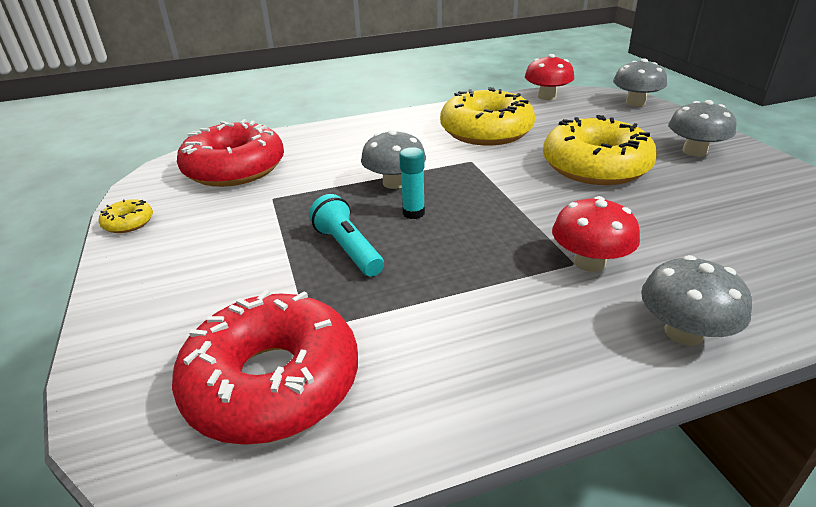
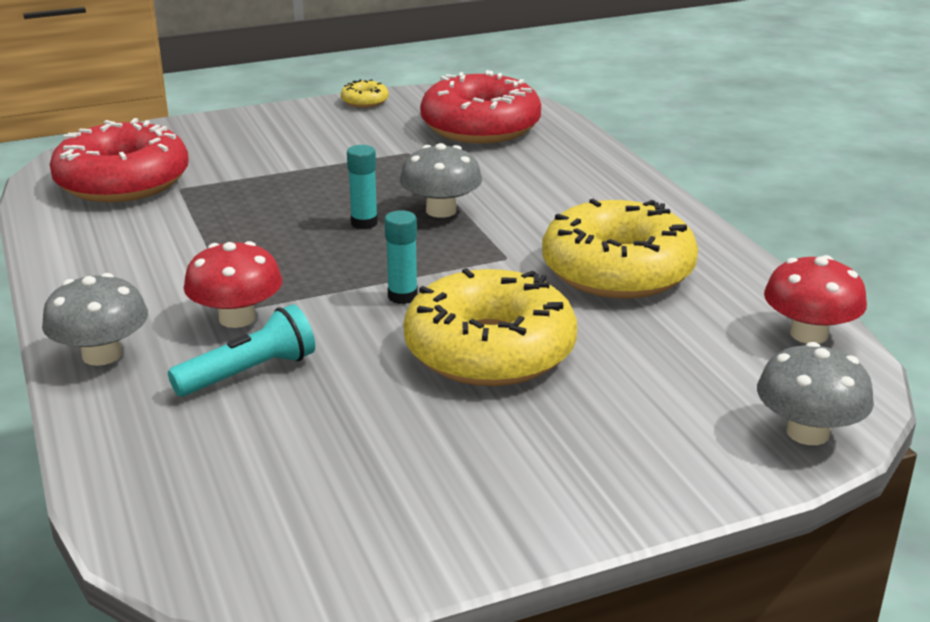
camera: 85 degrees right, 5 degrees down
turquoise flashlight [309,194,384,277] -> turquoise flashlight moved to [168,304,315,396]
grey mushroom [668,100,737,157] -> none
none -> turquoise glue stick [384,210,418,304]

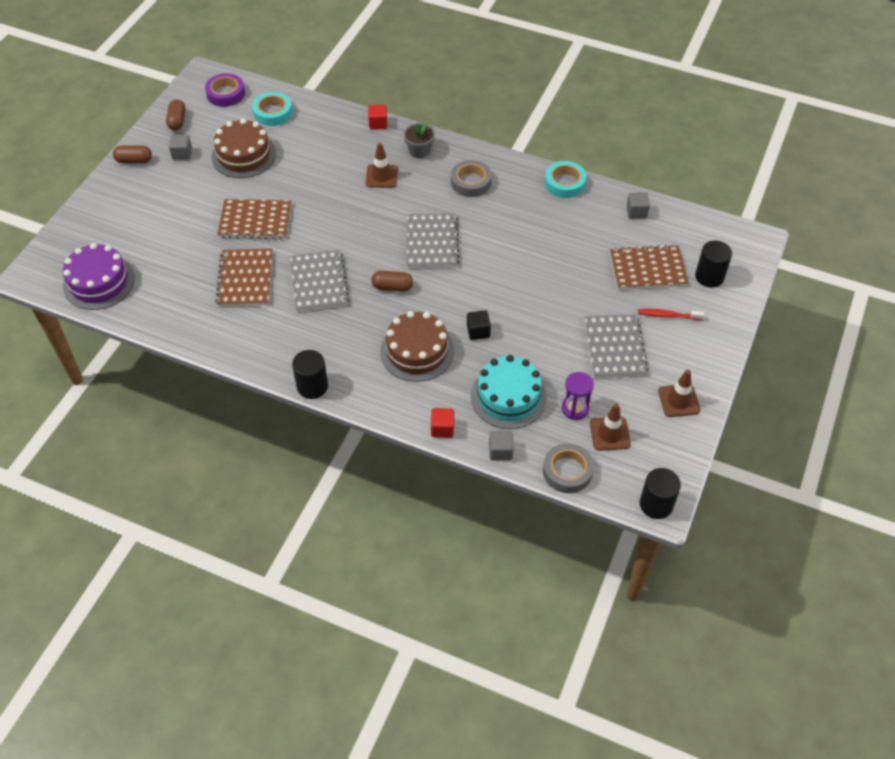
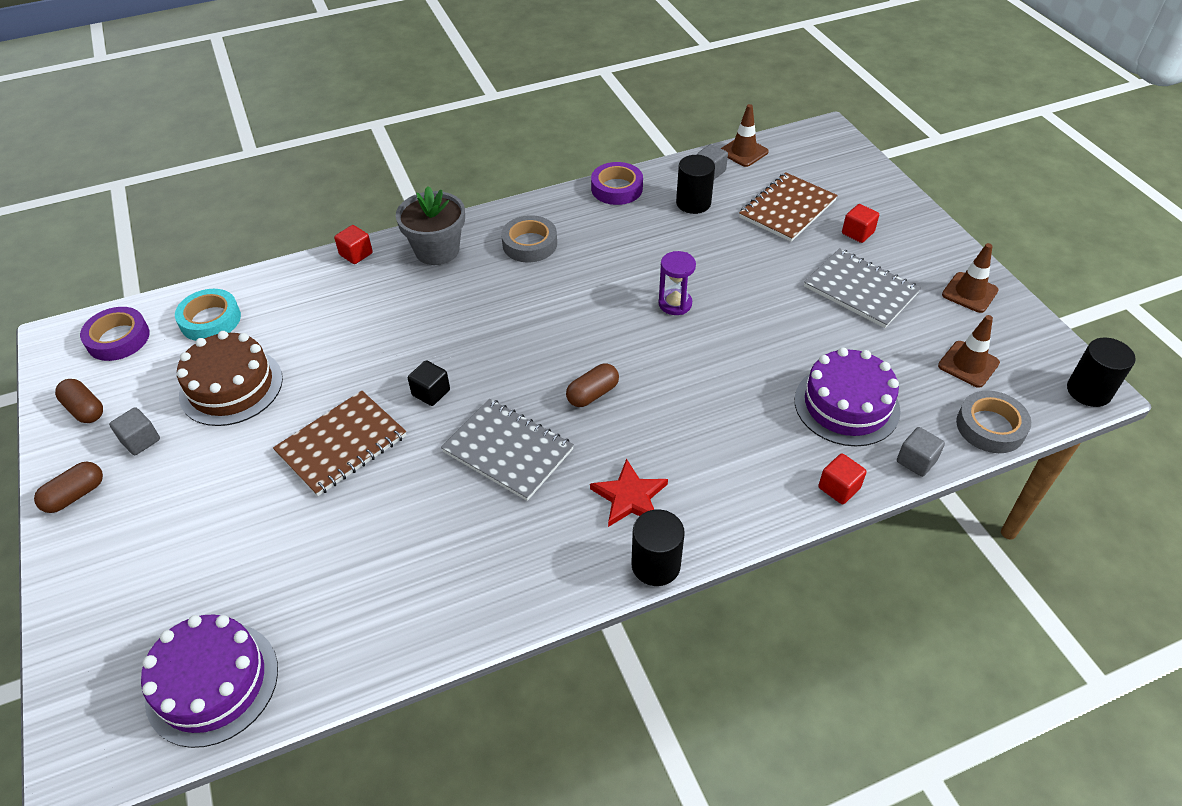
camera: 45 degrees left, 5 degrees down
brown notebook [215,249,272,307] -> none
brown traffic cone [366,143,398,188] -> brown traffic cone moved to [721,104,769,167]
brown cake [380,311,454,382] -> none
grey flower pot [403,123,435,158] -> grey flower pot [396,186,465,265], size x1.54
grey notebook [407,213,459,268] -> none
black cube [467,310,491,340] -> black cube moved to [408,360,450,406]
turquoise cake [471,355,547,429] -> purple cake [795,348,900,446]
turquoise tape [545,161,587,198] -> purple tape [591,162,643,205]
purple hourglass [562,372,594,420] -> purple hourglass moved to [658,251,696,315]
red toothbrush [638,309,704,320] -> red cube [842,204,879,243]
black cylinder [695,240,732,288] -> black cylinder moved to [676,155,715,214]
none -> red star [590,459,668,527]

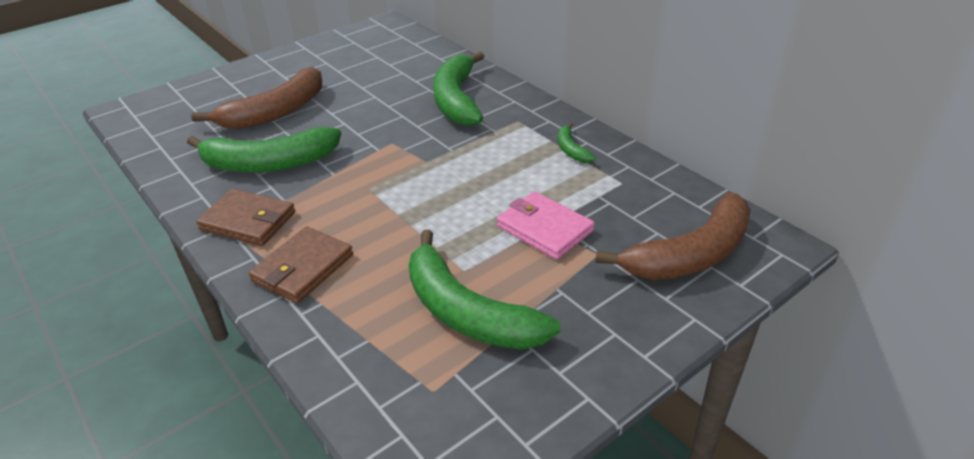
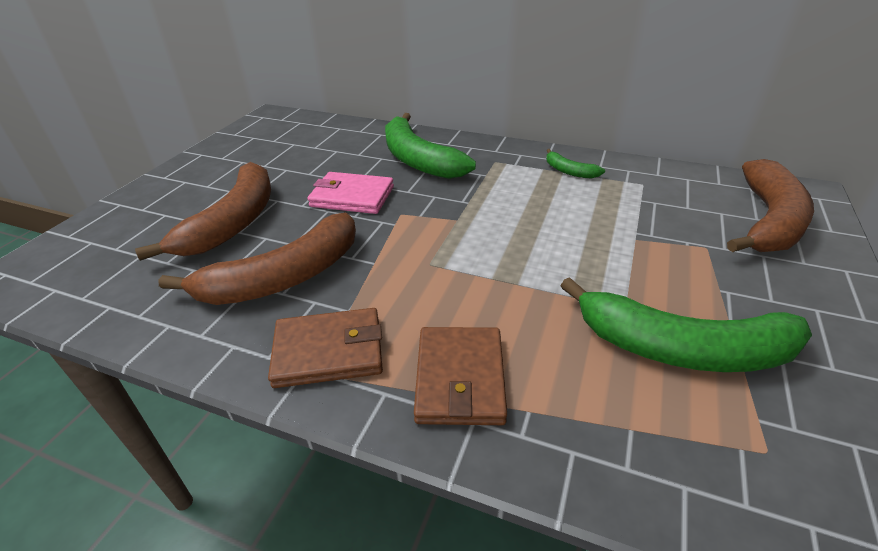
camera: 30 degrees left, 0 degrees up
green banana [187,127,341,173] -> brown banana [158,213,356,305]
pink wallet [497,191,595,260] -> pink wallet moved to [307,172,394,214]

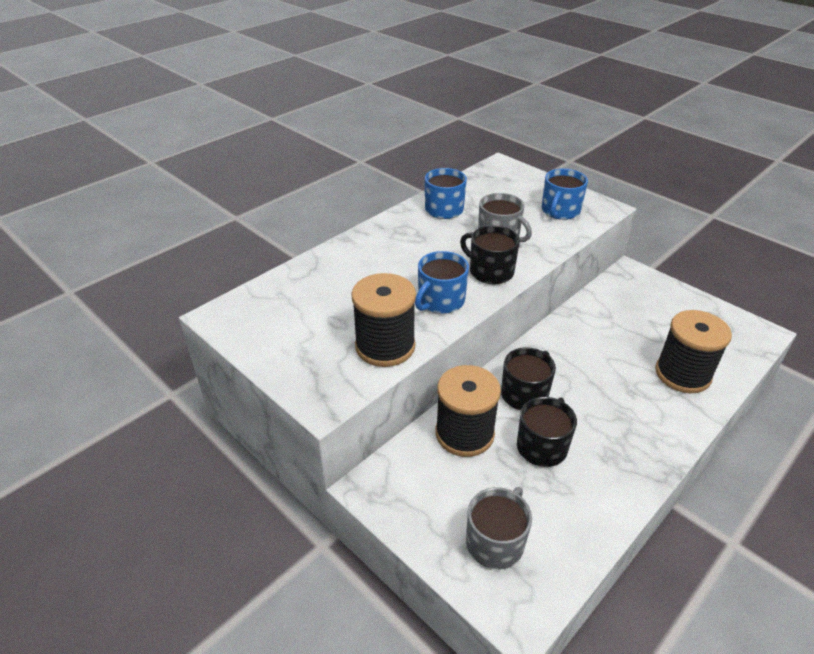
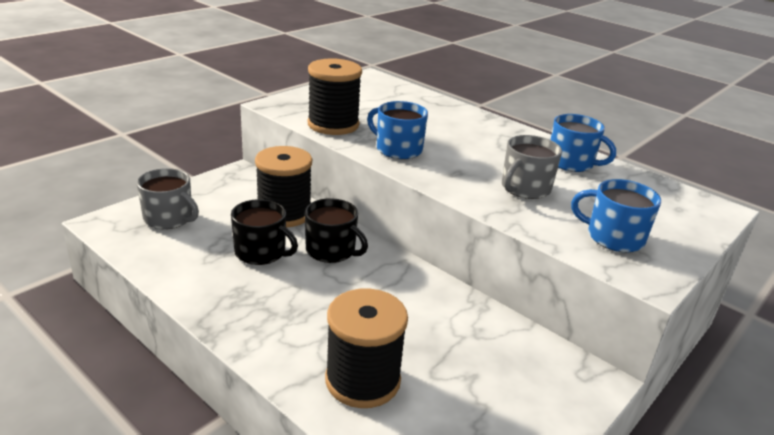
camera: 85 degrees right, 10 degrees down
black mug [460,225,520,284] -> none

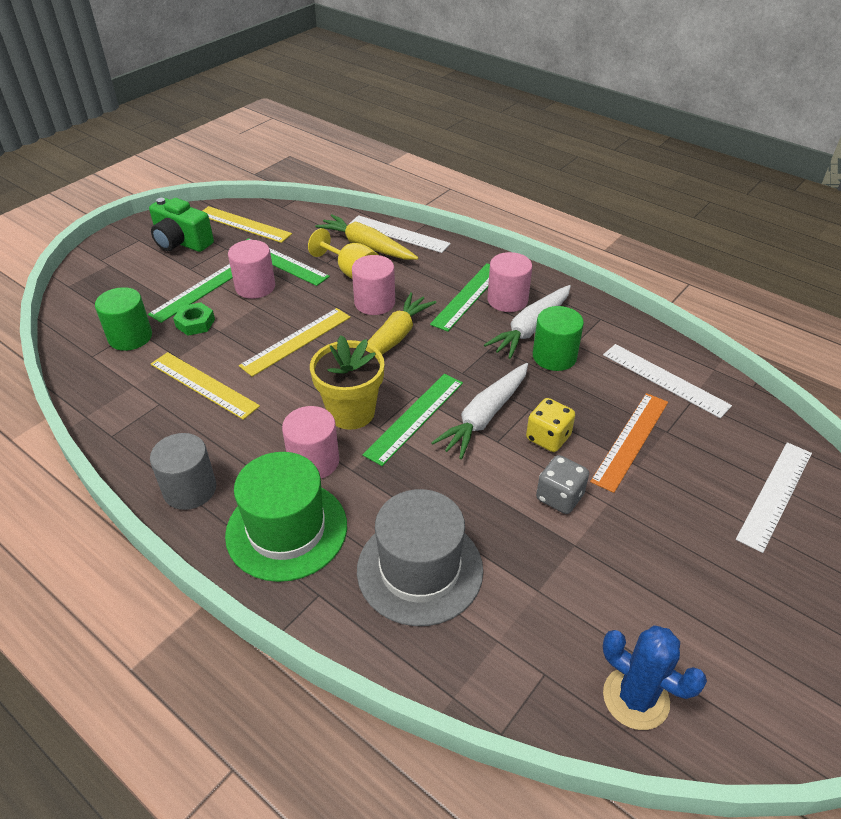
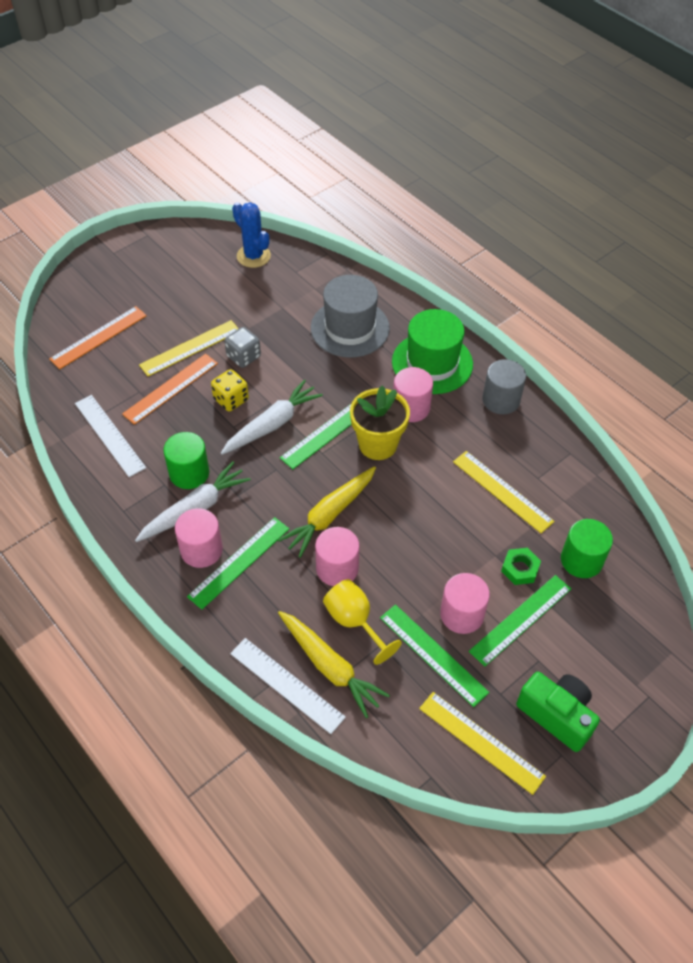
camera: 170 degrees left, 10 degrees up
yellow ruler [239,308,351,377] -> yellow ruler moved to [139,320,239,376]
white ruler [736,442,812,553] -> orange ruler [49,306,147,369]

+===+

Would you give the data above again word for word, minus the pictures?

camera: 85 degrees right, 5 degrees down
turquoise flashlight [309,194,384,277] -> turquoise flashlight moved to [168,304,315,396]
grey mushroom [668,100,737,157] -> none
none -> turquoise glue stick [384,210,418,304]

camera: 45 degrees left, 5 degrees down
brown notebook [215,249,272,307] -> none
brown traffic cone [366,143,398,188] -> brown traffic cone moved to [721,104,769,167]
brown cake [380,311,454,382] -> none
grey flower pot [403,123,435,158] -> grey flower pot [396,186,465,265], size x1.54
grey notebook [407,213,459,268] -> none
black cube [467,310,491,340] -> black cube moved to [408,360,450,406]
turquoise cake [471,355,547,429] -> purple cake [795,348,900,446]
turquoise tape [545,161,587,198] -> purple tape [591,162,643,205]
purple hourglass [562,372,594,420] -> purple hourglass moved to [658,251,696,315]
red toothbrush [638,309,704,320] -> red cube [842,204,879,243]
black cylinder [695,240,732,288] -> black cylinder moved to [676,155,715,214]
none -> red star [590,459,668,527]

camera: 30 degrees left, 0 degrees up
green banana [187,127,341,173] -> brown banana [158,213,356,305]
pink wallet [497,191,595,260] -> pink wallet moved to [307,172,394,214]

camera: 85 degrees right, 10 degrees down
black mug [460,225,520,284] -> none

camera: 170 degrees left, 10 degrees up
yellow ruler [239,308,351,377] -> yellow ruler moved to [139,320,239,376]
white ruler [736,442,812,553] -> orange ruler [49,306,147,369]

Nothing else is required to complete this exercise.